***** Data for this exercise *****

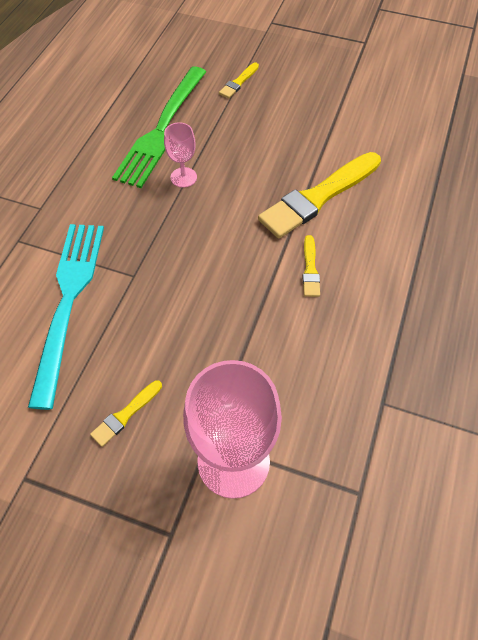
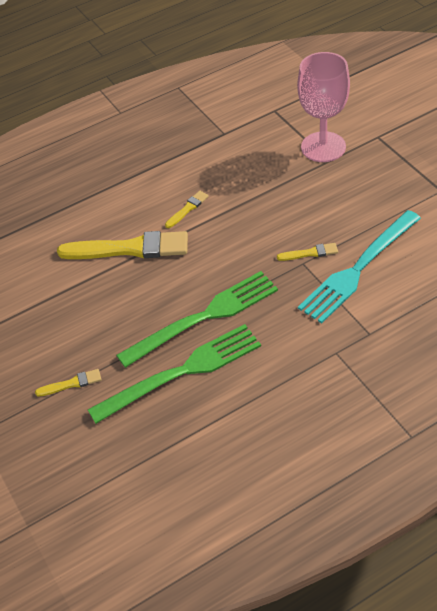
camera: 135 degrees left, 10 degrees down
yellow brush [90,380,162,447] -> yellow brush moved to [277,243,338,261]
pink goblet [164,122,197,188] -> green fork [116,271,278,368]

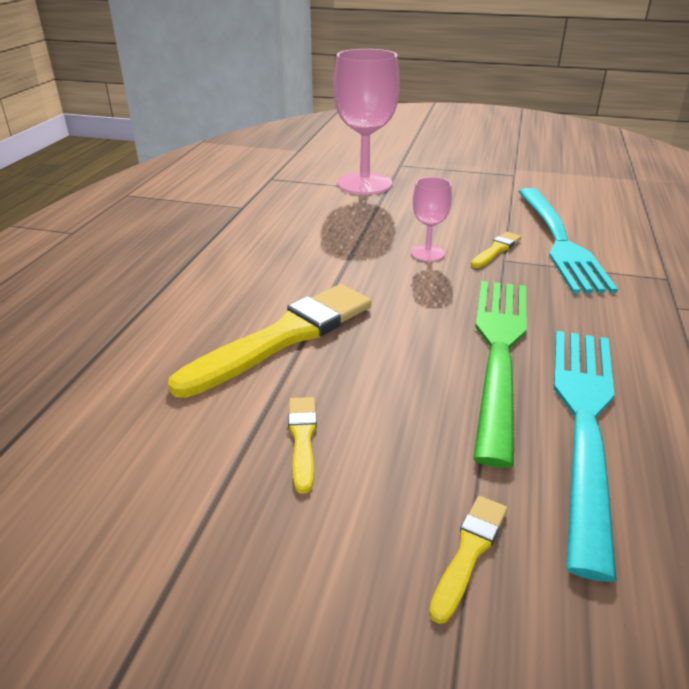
camera: 50 degrees left, 15 degrees down
green fork [88,324,261,424] -> turquoise fork [554,331,617,582]
yellow brush [165,191,209,228] -> yellow brush moved to [288,397,317,494]
none -> pink goblet [411,177,452,261]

*****

» Task directions
Do not include pictures. Copy only the lines running from the line with "pink goblet [164,122,197,188]" through the last line of the records, exactly as they appear.

» Answer space
pink goblet [164,122,197,188] -> green fork [116,271,278,368]

camera: 50 degrees left, 15 degrees down
green fork [88,324,261,424] -> turquoise fork [554,331,617,582]
yellow brush [165,191,209,228] -> yellow brush moved to [288,397,317,494]
none -> pink goblet [411,177,452,261]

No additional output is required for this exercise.